Task instructions
Go through the entries, filter for the word "robot", and copy every line that has it.

--- Records to use ---

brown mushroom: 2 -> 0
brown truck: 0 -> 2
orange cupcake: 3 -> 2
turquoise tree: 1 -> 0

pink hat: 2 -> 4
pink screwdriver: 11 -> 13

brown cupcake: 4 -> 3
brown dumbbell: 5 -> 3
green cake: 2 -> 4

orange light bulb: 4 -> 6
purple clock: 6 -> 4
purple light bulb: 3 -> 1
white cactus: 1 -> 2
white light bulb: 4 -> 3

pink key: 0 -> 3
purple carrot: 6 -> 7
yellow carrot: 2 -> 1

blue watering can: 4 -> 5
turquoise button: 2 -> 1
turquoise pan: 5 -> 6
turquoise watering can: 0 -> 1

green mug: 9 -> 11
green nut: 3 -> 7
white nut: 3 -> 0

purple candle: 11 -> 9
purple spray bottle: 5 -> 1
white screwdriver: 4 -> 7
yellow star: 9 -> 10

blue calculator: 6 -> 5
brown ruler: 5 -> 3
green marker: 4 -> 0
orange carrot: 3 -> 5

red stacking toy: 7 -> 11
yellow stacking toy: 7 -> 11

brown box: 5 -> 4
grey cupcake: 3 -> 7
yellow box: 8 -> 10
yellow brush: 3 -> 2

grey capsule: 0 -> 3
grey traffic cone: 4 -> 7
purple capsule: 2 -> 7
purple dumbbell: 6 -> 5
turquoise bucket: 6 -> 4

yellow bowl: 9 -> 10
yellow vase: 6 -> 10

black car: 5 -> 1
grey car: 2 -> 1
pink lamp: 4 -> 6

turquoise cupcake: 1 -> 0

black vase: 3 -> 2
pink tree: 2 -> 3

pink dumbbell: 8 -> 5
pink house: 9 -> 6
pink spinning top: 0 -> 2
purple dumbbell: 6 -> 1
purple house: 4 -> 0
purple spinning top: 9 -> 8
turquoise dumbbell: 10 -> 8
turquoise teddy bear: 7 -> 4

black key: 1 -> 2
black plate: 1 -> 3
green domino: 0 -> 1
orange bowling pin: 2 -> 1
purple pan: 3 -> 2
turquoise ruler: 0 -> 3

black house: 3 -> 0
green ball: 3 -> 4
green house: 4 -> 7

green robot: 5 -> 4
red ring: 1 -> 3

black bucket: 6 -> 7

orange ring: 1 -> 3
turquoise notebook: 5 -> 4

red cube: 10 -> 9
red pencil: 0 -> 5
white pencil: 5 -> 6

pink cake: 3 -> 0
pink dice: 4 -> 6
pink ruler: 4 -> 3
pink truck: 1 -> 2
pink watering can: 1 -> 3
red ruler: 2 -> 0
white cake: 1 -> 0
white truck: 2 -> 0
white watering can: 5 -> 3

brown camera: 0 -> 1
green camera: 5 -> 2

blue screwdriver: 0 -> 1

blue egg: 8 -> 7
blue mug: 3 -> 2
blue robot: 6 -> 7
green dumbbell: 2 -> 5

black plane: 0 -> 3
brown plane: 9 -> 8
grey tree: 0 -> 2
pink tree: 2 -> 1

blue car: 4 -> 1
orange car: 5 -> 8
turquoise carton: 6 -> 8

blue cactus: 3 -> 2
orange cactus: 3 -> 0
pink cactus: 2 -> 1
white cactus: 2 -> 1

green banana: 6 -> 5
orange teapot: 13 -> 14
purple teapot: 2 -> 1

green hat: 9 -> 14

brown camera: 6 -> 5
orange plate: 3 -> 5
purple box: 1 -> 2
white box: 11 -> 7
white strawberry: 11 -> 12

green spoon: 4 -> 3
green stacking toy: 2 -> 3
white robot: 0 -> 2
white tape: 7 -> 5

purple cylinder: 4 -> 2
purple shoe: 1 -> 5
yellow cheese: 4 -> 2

---

Completed exercise
green robot: 5 -> 4
blue robot: 6 -> 7
white robot: 0 -> 2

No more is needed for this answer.